▶ WORK ORDER
The whole listing below, with no pictures, is to be repeated as it stands.

▶ DATA EXTRACTS
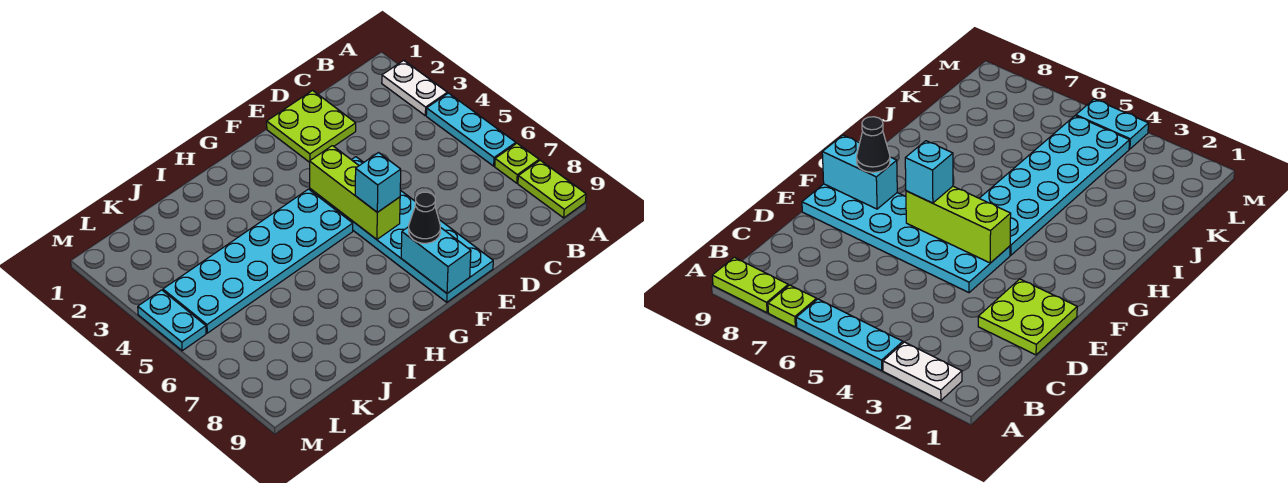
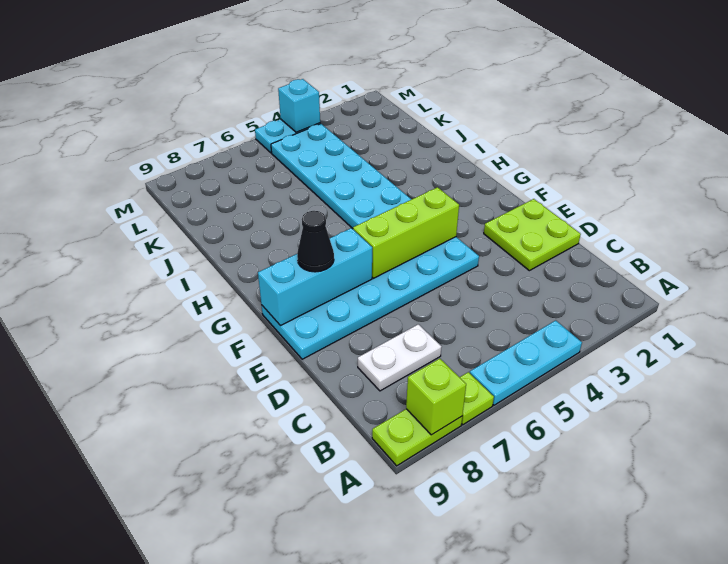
white plate A2:A3 level 1 -> white plate C7:C8 level 1
none -> lime brick A8 level 2
cyan brick F6 level 3 -> cyan brick M4 level 2
cyan brick F8:F9 level 2 -> cyan brick F7:F9 level 2

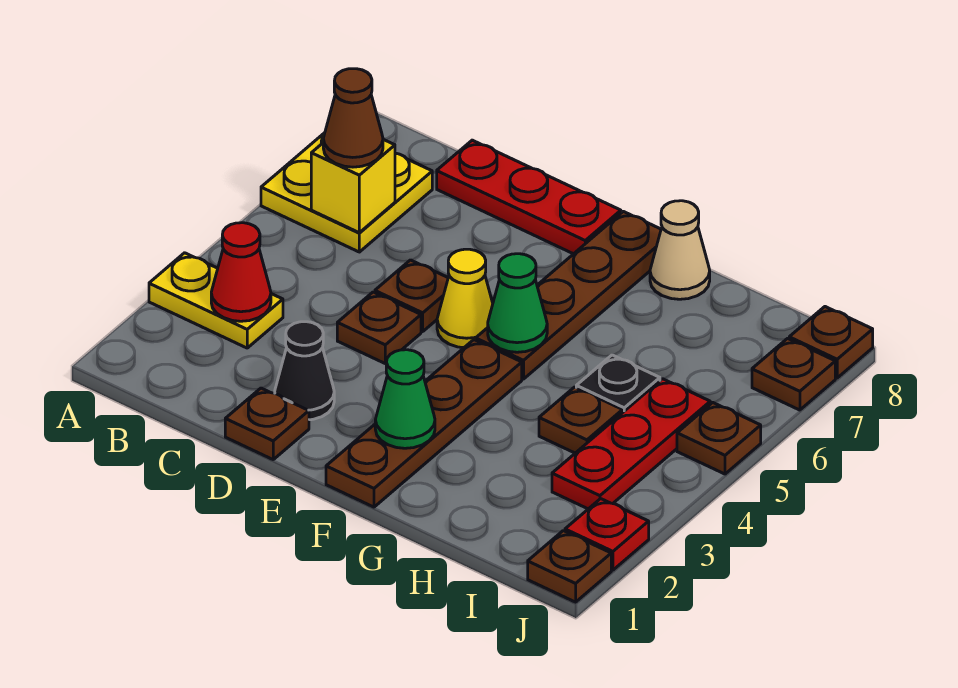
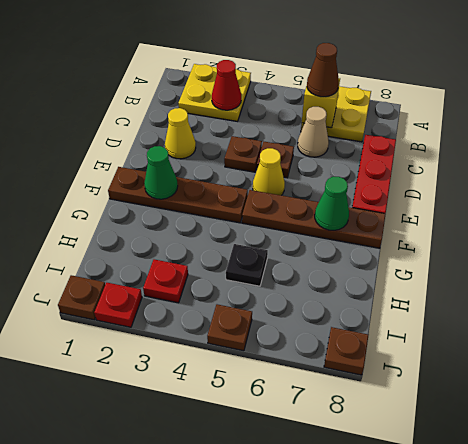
yellow plate A3:B3 level 1 -> yellow plate A2:B3 level 1
brown plate D1 level 1 -> none
black cone D2 level 1 -> yellow cone D2 level 1
green cone F5 level 2 -> green cone F7 level 2
tan cone G8 level 1 -> tan cone C6 level 1
brown plate H4 level 1 -> none
red plate I3:I5 level 1 -> red plate I3 level 1
brown plate J7 level 1 -> none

▶ ANSWER TO THIS TASK
white plate A2:A3 level 1 -> white plate C7:C8 level 1
none -> lime brick A8 level 2
cyan brick F6 level 3 -> cyan brick M4 level 2
cyan brick F8:F9 level 2 -> cyan brick F7:F9 level 2

yellow plate A3:B3 level 1 -> yellow plate A2:B3 level 1
brown plate D1 level 1 -> none
black cone D2 level 1 -> yellow cone D2 level 1
green cone F5 level 2 -> green cone F7 level 2
tan cone G8 level 1 -> tan cone C6 level 1
brown plate H4 level 1 -> none
red plate I3:I5 level 1 -> red plate I3 level 1
brown plate J7 level 1 -> none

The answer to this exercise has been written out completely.